*Instructions for the task:*
Return each line of the listing that contains the string "black".

*Data to process:*
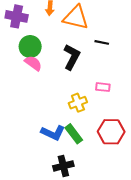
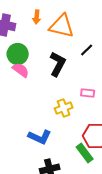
black line: (102, 42) -> (87, 50), turned -56
green rectangle: (74, 134) -> (85, 153), moved

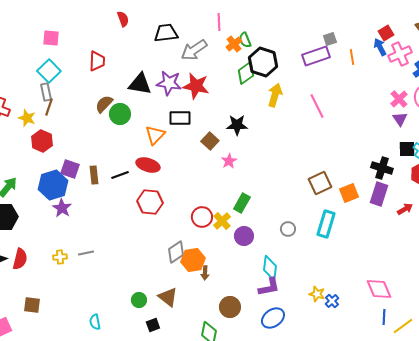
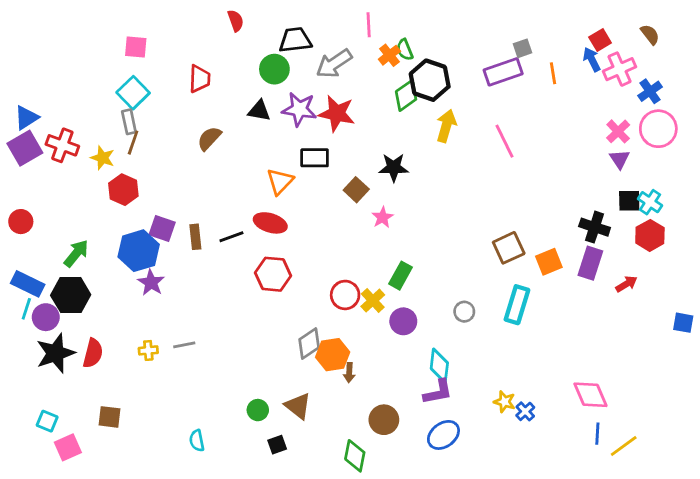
black triangle: (140, 84) -> (259, 111), size x0.7
green circle: (120, 114) -> (274, 69), moved

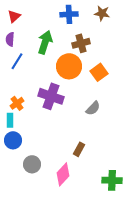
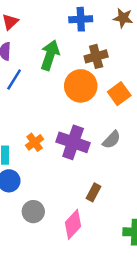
purple cross: (51, 96) -> (73, 142), moved
orange cross: (17, 103) -> (35, 142), moved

*Exercise answer:*
black line: (102, 42) -> (87, 50), turned -56
black triangle: (140, 84) -> (259, 111), size x0.7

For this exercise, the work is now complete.